● **Dataset content**:
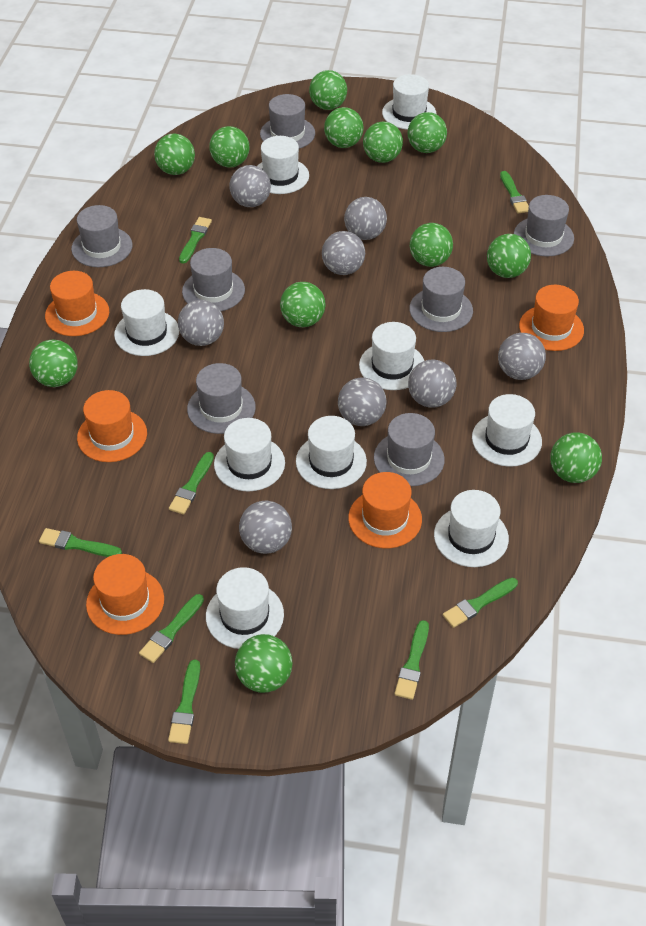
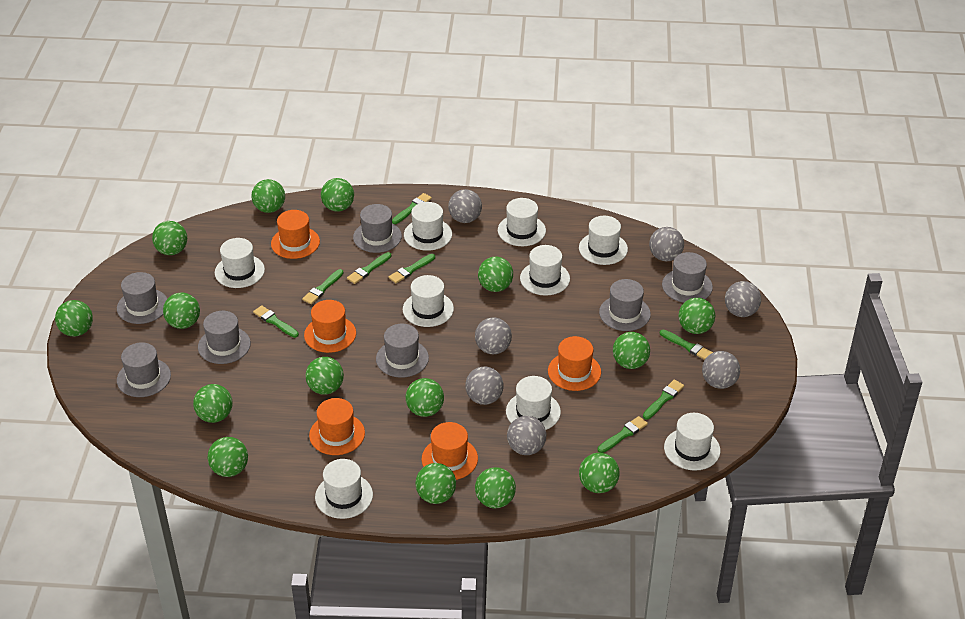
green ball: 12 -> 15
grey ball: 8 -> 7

* * *

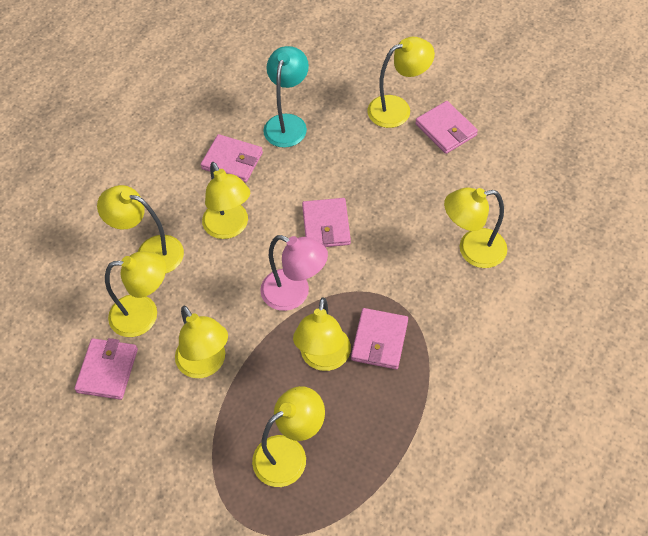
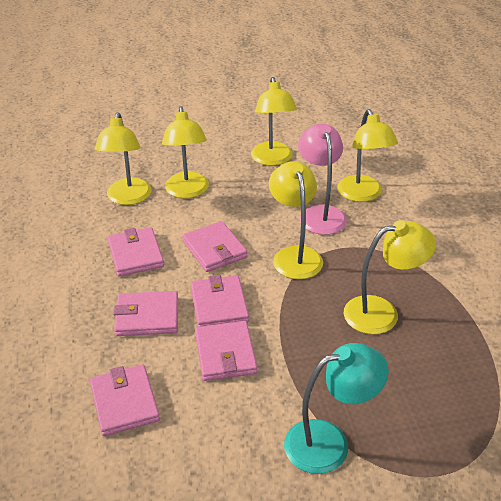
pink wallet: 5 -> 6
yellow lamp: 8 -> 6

--

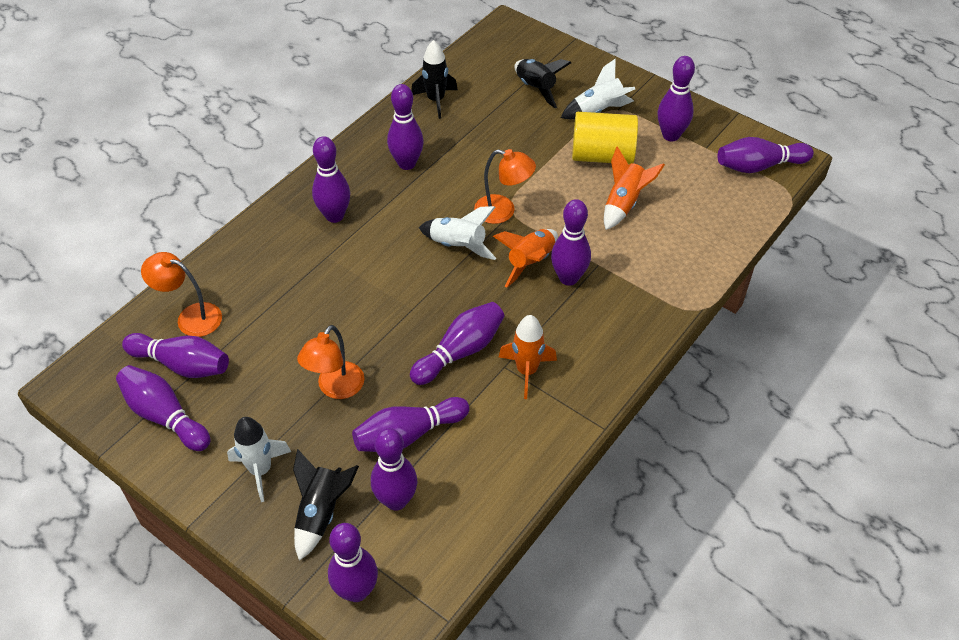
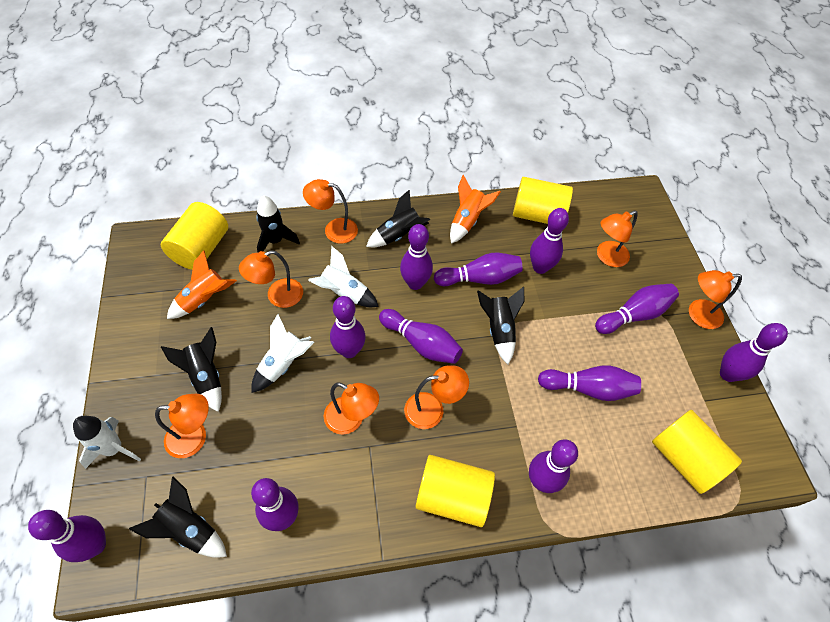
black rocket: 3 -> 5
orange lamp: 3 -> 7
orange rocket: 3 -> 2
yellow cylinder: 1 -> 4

● **Exercise details**:
Look back at the entries above and repeat, unchanged, every line from the line holding "black rocket: 3 -> 5" through the line holding "yellow cylinder: 1 -> 4".

● **Completed exercise**:
black rocket: 3 -> 5
orange lamp: 3 -> 7
orange rocket: 3 -> 2
yellow cylinder: 1 -> 4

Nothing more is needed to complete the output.